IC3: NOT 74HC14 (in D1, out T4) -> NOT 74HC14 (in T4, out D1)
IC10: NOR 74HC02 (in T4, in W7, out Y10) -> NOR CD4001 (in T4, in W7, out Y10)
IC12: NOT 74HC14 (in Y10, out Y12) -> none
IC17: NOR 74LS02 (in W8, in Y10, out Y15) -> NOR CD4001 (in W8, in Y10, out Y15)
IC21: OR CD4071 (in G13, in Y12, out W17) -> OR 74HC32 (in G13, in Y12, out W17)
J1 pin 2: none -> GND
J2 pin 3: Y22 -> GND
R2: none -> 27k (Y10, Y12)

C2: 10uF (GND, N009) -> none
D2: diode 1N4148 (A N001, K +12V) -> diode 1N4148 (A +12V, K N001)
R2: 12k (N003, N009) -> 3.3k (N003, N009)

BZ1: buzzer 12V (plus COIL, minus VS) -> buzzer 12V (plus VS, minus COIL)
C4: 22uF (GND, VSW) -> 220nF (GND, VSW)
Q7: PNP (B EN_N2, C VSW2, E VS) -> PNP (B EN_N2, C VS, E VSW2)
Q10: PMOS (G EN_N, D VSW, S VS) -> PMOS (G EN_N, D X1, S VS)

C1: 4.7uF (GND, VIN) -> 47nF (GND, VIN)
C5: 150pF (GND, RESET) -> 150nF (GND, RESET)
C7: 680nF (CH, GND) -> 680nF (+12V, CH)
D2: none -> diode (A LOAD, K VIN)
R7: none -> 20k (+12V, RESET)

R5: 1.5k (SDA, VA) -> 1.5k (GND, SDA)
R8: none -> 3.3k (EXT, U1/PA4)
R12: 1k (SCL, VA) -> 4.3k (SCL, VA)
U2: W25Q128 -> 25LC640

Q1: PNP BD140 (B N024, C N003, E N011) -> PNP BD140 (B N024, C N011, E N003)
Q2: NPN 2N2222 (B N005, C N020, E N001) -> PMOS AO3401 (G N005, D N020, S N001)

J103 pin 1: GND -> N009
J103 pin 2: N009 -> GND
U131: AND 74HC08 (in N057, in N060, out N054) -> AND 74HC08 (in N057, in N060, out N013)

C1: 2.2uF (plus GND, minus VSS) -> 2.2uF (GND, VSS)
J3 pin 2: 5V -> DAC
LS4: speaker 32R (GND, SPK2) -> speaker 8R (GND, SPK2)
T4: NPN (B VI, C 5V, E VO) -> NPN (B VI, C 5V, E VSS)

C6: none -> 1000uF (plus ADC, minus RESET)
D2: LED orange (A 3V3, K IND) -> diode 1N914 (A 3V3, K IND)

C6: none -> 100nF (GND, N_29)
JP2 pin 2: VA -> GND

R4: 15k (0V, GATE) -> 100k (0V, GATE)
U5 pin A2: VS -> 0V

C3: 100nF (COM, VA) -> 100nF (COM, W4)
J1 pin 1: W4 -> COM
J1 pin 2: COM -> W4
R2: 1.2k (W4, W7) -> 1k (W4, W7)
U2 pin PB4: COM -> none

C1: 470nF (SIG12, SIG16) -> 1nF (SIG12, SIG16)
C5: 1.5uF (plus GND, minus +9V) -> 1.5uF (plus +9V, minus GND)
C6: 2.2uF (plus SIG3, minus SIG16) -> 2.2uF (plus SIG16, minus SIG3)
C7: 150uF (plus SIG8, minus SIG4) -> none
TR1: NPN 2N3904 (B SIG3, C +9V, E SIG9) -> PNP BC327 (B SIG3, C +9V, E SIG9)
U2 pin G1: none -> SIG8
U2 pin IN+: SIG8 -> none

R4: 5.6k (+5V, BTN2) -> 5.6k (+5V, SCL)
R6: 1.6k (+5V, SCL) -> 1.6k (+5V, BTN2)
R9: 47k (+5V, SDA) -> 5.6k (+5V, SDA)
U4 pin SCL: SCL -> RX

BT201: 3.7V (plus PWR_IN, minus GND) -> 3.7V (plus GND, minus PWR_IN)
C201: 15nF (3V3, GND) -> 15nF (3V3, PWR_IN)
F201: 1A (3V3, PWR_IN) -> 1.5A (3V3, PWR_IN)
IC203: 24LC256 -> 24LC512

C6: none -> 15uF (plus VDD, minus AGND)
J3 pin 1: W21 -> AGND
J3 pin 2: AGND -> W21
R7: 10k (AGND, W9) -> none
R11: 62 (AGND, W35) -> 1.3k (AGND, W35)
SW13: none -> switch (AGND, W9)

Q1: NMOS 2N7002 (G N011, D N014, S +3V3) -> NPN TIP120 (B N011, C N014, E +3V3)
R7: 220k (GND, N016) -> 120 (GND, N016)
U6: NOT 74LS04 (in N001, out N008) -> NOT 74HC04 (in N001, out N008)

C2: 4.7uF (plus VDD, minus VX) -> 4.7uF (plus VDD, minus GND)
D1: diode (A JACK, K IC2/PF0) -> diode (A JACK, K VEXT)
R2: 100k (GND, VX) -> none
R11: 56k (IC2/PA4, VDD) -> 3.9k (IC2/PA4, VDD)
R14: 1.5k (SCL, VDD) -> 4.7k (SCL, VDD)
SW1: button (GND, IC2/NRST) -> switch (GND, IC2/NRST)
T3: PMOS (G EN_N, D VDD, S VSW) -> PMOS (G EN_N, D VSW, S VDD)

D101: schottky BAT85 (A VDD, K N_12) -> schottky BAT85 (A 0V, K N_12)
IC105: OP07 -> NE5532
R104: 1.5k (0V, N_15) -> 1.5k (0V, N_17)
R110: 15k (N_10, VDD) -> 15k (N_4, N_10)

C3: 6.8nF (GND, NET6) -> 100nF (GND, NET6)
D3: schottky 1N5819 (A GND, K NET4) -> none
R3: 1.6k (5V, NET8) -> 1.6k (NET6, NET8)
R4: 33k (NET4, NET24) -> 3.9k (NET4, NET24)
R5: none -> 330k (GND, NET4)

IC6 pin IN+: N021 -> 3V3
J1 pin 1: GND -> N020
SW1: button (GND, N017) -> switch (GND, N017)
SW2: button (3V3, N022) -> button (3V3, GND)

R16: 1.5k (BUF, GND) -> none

.....

▶ _EXERCISE_: If a line in the records holds the string "switch", copy it.

▶ _SOLUTION FOR THIS EXERCISE_:
SW13: none -> switch (AGND, W9)
SW1: button (GND, IC2/NRST) -> switch (GND, IC2/NRST)
SW1: button (GND, N017) -> switch (GND, N017)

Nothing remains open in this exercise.